ASSIGNED TASK: Write out all of the records exactly once more and skip the images.

┌──

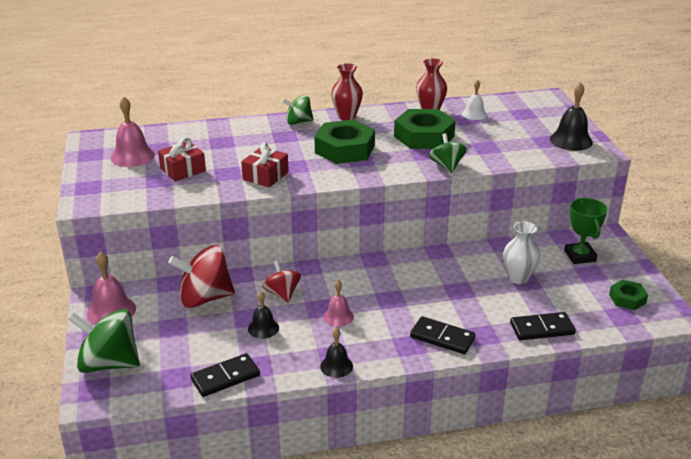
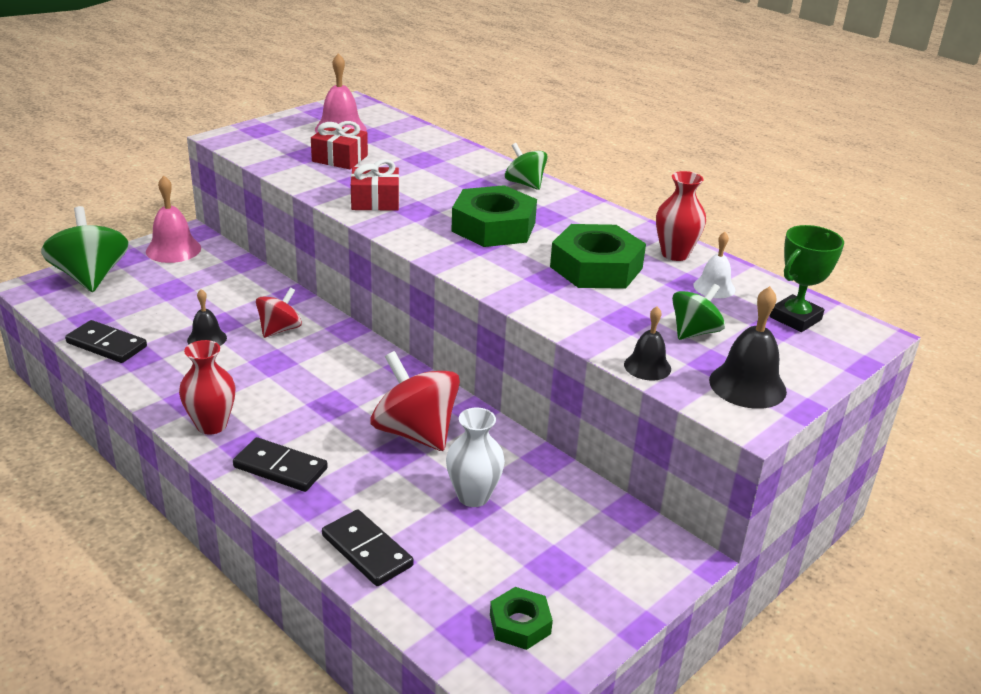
camera: 55 degrees right, 0 degrees up
(205, 298) = (234, 288): red spinning top -> red spinning top (415, 432)
(336, 366) = (170, 407): black bell -> black bell (647, 366)
(338, 316) = (265, 379): pink bell -> none
(346, 116) = (579, 206): red vase -> red vase (211, 425)
(442, 337) = (280, 468): black domino -> black domino turned 60 degrees counterclockwise
(447, 166) = (535, 303): green spinning top -> green spinning top (694, 332)
(580, 256) = (590, 543): green trophy -> green trophy (795, 318)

└──

ANSWER BELOW:
camera: 55 degrees right, 0 degrees up
(205, 298) = (234, 288): red spinning top -> red spinning top (415, 432)
(336, 366) = (170, 407): black bell -> black bell (647, 366)
(338, 316) = (265, 379): pink bell -> none
(346, 116) = (579, 206): red vase -> red vase (211, 425)
(442, 337) = (280, 468): black domino -> black domino turned 60 degrees counterclockwise
(447, 166) = (535, 303): green spinning top -> green spinning top (694, 332)
(580, 256) = (590, 543): green trophy -> green trophy (795, 318)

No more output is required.